↓↓↓

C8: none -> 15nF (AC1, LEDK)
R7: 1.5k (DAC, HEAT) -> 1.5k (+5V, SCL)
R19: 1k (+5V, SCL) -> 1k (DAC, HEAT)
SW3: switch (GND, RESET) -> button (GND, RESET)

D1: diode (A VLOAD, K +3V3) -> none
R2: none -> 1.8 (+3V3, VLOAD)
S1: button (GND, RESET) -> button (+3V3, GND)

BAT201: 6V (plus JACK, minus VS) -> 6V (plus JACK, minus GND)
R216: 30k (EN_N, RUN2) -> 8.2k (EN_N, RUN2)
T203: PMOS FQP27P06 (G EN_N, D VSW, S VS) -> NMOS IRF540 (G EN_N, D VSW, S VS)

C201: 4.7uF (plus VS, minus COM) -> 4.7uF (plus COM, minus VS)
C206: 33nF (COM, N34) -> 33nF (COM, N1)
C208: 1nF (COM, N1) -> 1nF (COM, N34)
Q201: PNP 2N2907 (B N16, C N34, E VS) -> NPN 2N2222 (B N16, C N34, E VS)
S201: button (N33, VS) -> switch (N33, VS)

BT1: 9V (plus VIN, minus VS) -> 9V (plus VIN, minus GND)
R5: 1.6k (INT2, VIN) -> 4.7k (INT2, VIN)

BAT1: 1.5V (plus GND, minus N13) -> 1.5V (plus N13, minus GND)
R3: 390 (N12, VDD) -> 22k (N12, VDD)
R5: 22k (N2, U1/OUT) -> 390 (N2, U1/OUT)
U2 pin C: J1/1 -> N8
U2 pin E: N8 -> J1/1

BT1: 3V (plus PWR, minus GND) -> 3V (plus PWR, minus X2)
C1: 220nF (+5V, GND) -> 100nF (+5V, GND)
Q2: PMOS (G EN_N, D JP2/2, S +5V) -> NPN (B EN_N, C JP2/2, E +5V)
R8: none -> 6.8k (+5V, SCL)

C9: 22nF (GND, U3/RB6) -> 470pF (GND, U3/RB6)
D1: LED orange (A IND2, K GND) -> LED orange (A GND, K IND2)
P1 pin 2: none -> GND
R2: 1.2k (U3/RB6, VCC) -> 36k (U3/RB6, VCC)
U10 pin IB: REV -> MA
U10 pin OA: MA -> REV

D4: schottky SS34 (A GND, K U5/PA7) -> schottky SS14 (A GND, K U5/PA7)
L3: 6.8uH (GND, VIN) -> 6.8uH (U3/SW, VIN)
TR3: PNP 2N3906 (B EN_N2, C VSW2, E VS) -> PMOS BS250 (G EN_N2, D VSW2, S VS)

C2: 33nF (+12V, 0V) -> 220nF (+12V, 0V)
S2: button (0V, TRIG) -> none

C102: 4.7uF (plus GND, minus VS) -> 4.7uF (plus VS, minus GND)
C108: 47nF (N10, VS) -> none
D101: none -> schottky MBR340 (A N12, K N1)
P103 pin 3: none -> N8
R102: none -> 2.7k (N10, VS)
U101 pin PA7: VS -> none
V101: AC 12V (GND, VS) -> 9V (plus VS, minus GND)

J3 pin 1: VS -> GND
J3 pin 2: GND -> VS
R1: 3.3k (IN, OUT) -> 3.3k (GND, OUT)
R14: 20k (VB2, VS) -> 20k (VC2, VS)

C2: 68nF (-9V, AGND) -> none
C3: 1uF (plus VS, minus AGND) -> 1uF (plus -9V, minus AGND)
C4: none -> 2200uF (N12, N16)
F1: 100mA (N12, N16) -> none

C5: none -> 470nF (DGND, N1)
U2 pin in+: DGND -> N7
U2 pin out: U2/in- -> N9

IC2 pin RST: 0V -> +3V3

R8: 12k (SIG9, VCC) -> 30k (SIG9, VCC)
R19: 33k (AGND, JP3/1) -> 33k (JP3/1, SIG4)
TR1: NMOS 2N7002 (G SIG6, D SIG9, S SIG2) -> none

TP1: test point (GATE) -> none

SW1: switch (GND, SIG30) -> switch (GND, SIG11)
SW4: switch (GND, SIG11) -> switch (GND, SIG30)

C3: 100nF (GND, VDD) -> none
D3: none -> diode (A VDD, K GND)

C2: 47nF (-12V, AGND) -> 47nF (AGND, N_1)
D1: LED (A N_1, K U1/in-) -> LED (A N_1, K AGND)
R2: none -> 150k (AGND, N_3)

↑↑↑

What you need to do: From the beginning of the listing above down to the line with "C208: 1nF (COM, N1) -> 1nF (COM, N34)", every line should be restated exactly.

Finished task:
C8: none -> 15nF (AC1, LEDK)
R7: 1.5k (DAC, HEAT) -> 1.5k (+5V, SCL)
R19: 1k (+5V, SCL) -> 1k (DAC, HEAT)
SW3: switch (GND, RESET) -> button (GND, RESET)

D1: diode (A VLOAD, K +3V3) -> none
R2: none -> 1.8 (+3V3, VLOAD)
S1: button (GND, RESET) -> button (+3V3, GND)

BAT201: 6V (plus JACK, minus VS) -> 6V (plus JACK, minus GND)
R216: 30k (EN_N, RUN2) -> 8.2k (EN_N, RUN2)
T203: PMOS FQP27P06 (G EN_N, D VSW, S VS) -> NMOS IRF540 (G EN_N, D VSW, S VS)

C201: 4.7uF (plus VS, minus COM) -> 4.7uF (plus COM, minus VS)
C206: 33nF (COM, N34) -> 33nF (COM, N1)
C208: 1nF (COM, N1) -> 1nF (COM, N34)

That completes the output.